#### PROBLEM STATEMENT
In the data below, find the line containing "purple stacking toy [116,203,150,248]", then set down that line and every later line up to and including the line containing "yellow cup [365,139,406,193] -> none", exactly.

#### INFORMATION SHOWN
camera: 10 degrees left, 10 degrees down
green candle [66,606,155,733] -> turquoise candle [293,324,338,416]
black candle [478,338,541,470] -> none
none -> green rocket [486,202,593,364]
* * *
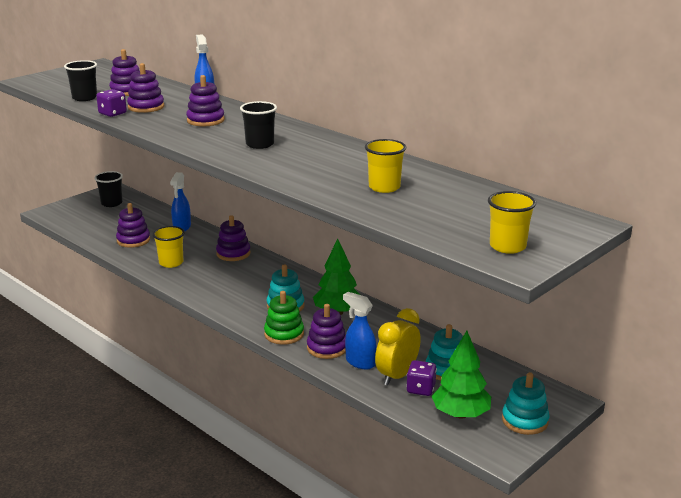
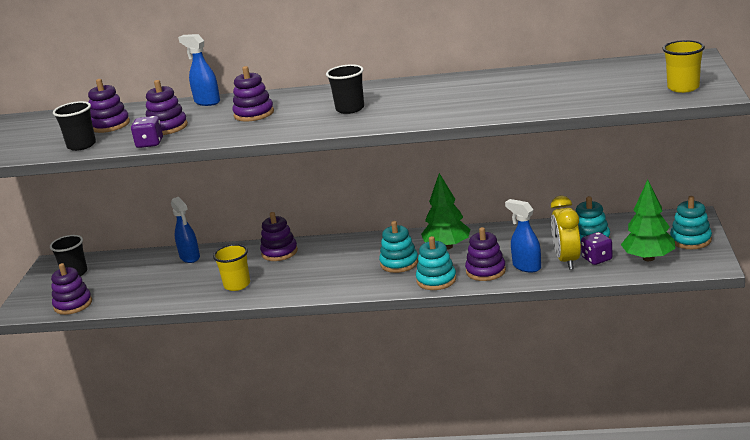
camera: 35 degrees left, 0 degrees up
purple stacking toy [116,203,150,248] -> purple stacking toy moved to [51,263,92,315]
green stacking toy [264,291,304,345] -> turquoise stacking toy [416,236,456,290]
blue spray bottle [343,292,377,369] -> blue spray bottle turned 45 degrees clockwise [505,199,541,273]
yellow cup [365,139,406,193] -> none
--
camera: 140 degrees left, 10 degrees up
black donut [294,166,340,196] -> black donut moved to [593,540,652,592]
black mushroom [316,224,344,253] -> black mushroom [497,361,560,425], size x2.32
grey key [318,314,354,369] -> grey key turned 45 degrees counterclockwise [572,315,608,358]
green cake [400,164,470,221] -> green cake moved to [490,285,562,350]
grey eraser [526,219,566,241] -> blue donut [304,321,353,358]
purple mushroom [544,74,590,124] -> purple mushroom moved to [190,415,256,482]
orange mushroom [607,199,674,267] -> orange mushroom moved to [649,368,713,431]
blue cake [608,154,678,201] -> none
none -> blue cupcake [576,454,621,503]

#### TASK RESULT
purple stacking toy [116,203,150,248] -> purple stacking toy moved to [51,263,92,315]
green stacking toy [264,291,304,345] -> turquoise stacking toy [416,236,456,290]
blue spray bottle [343,292,377,369] -> blue spray bottle turned 45 degrees clockwise [505,199,541,273]
yellow cup [365,139,406,193] -> none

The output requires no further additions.